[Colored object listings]
|---|

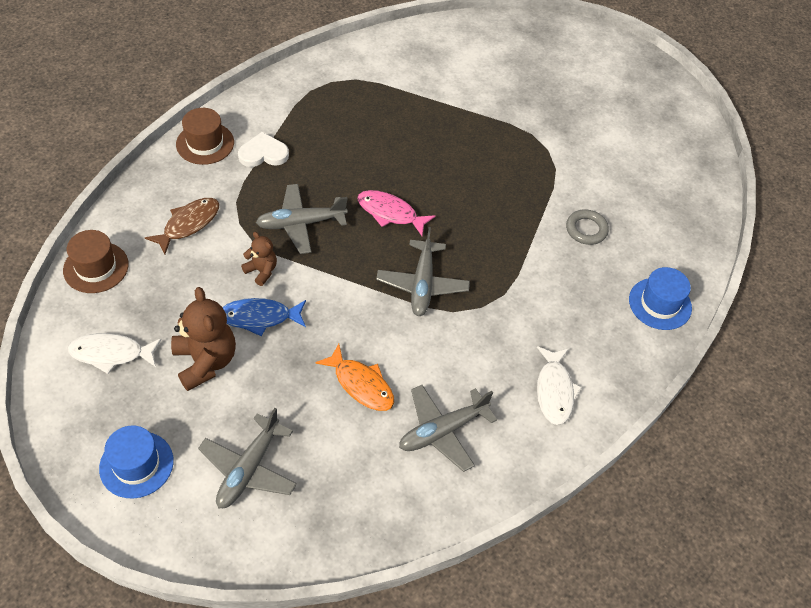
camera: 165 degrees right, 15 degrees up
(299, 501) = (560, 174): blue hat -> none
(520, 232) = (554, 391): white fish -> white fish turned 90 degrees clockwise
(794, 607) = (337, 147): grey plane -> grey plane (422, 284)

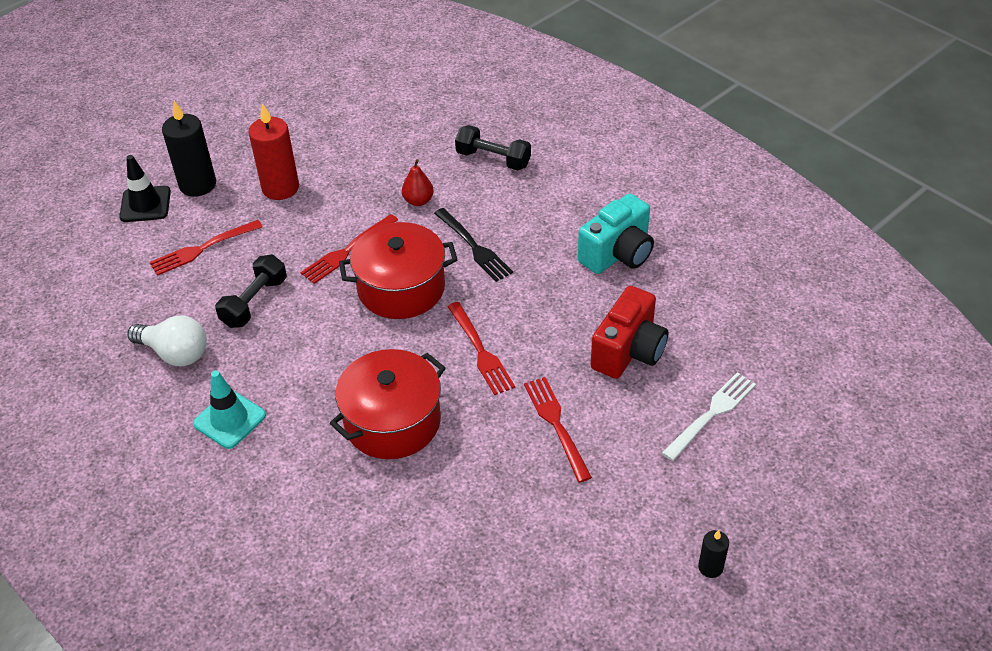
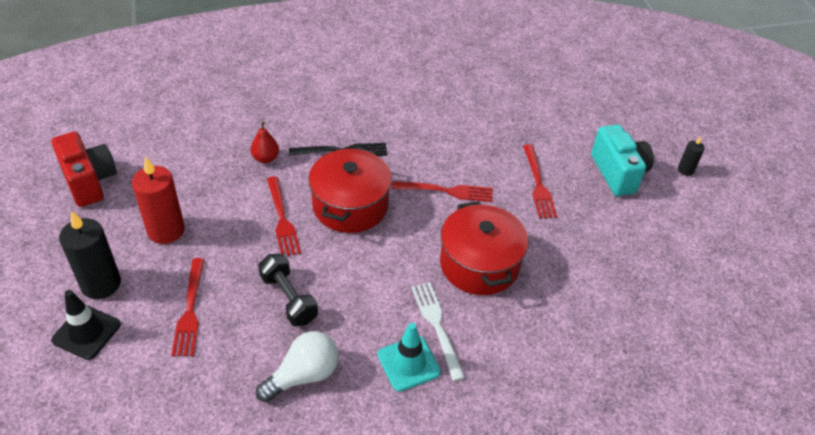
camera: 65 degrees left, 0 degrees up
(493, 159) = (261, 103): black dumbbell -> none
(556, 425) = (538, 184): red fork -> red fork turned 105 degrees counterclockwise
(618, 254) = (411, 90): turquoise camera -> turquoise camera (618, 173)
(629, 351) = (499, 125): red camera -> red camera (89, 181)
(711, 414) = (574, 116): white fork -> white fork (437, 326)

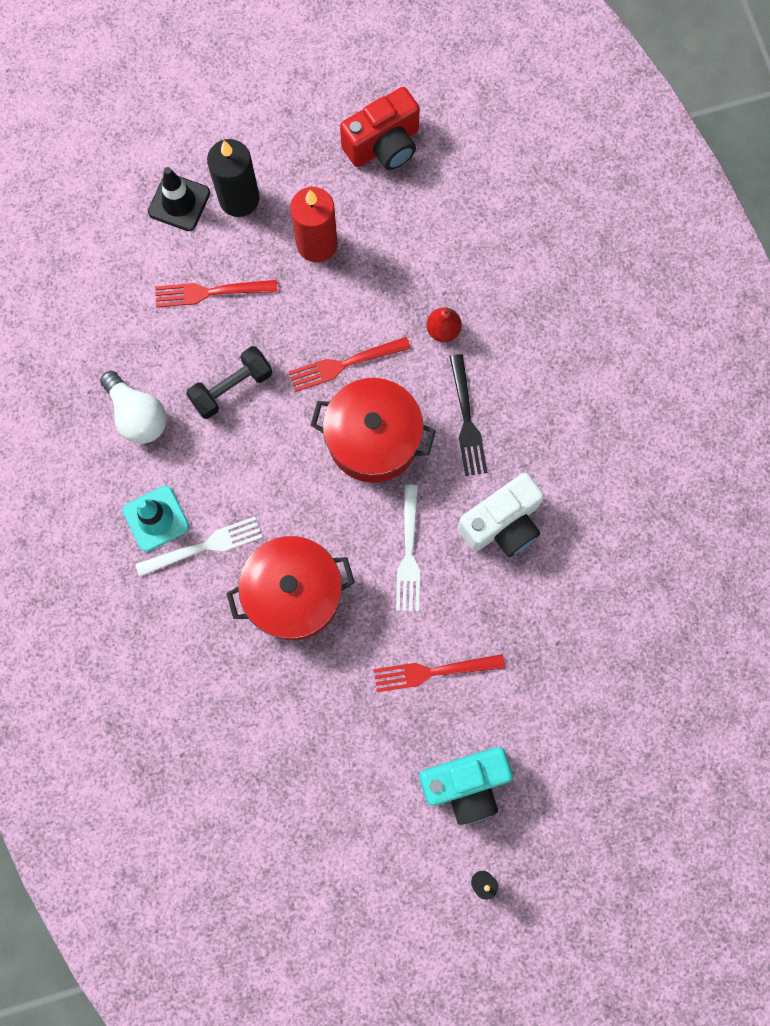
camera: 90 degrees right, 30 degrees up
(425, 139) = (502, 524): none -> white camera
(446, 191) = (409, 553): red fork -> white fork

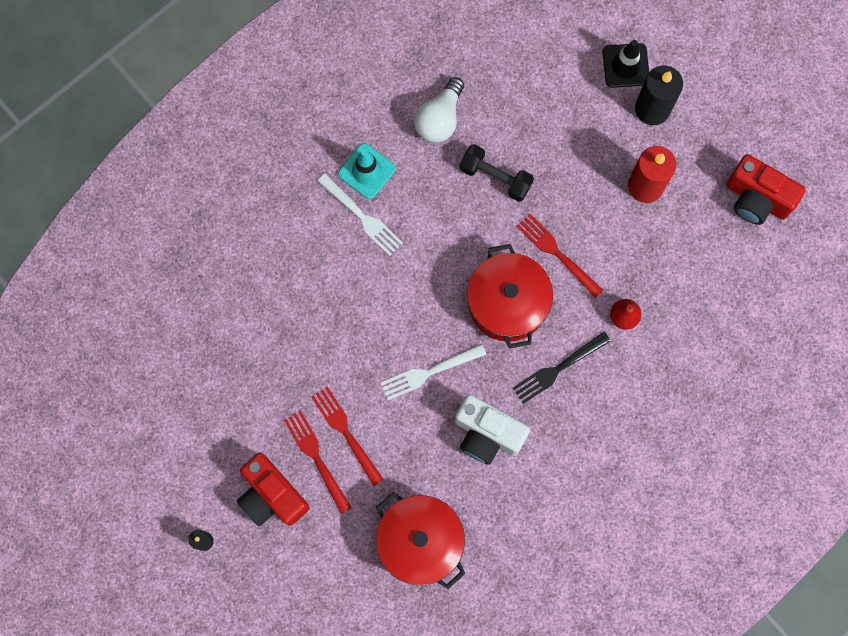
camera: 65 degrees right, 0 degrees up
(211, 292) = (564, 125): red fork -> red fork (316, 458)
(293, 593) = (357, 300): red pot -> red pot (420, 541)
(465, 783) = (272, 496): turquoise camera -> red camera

|---|

Whenever a line above has the word "white" in it, copy that line.

(520, 232) = (554, 391): white fish -> white fish turned 90 degrees clockwise
(711, 414) = (574, 116): white fork -> white fork (437, 326)
(425, 139) = (502, 524): none -> white camera
(446, 191) = (409, 553): red fork -> white fork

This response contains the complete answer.